▶ Set problem
Copy every line of the listing below word for word, leaving out the pictures.

▶ Entries shown
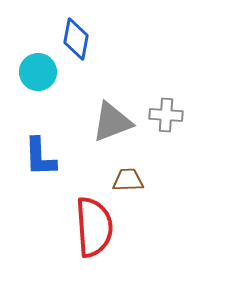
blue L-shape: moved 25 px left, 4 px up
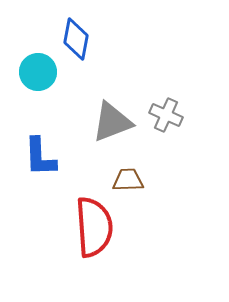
gray cross: rotated 20 degrees clockwise
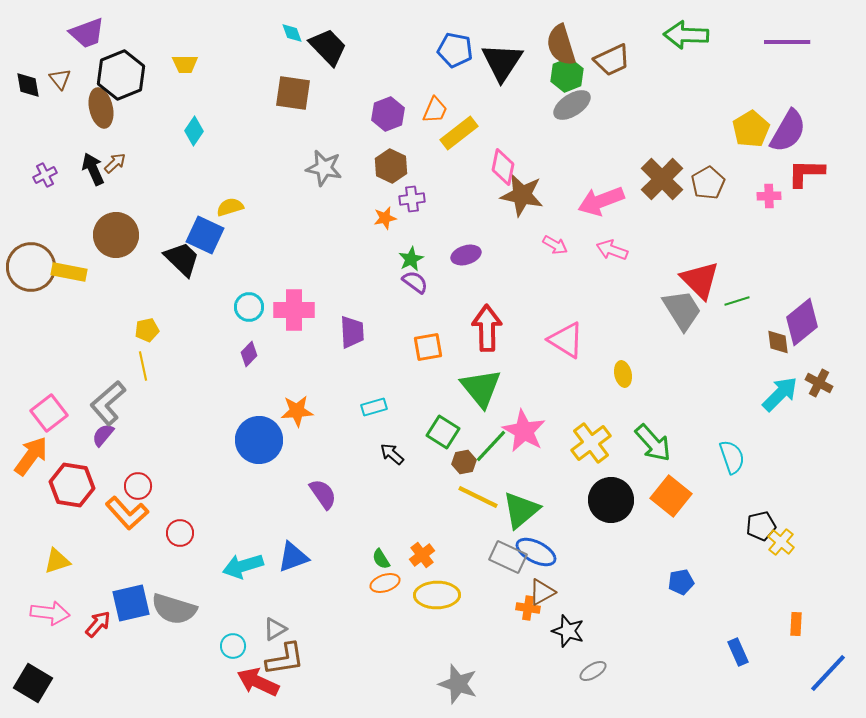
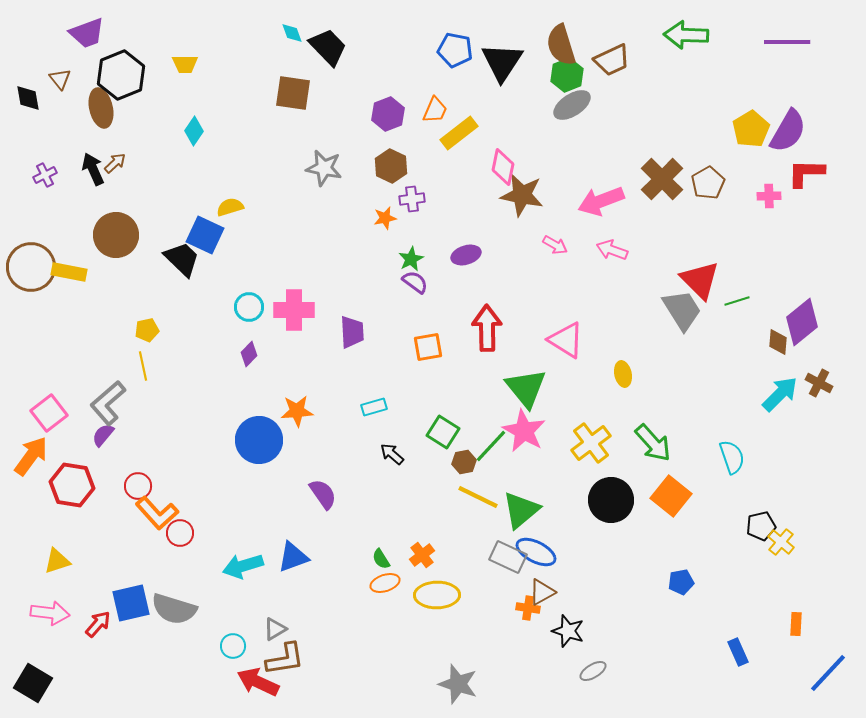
black diamond at (28, 85): moved 13 px down
brown diamond at (778, 342): rotated 12 degrees clockwise
green triangle at (481, 388): moved 45 px right
orange L-shape at (127, 513): moved 30 px right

▶ Full response
blue L-shape: moved 25 px left, 4 px up
gray cross: rotated 20 degrees clockwise
black diamond at (28, 85): moved 13 px down
brown diamond at (778, 342): rotated 12 degrees clockwise
green triangle at (481, 388): moved 45 px right
orange L-shape at (127, 513): moved 30 px right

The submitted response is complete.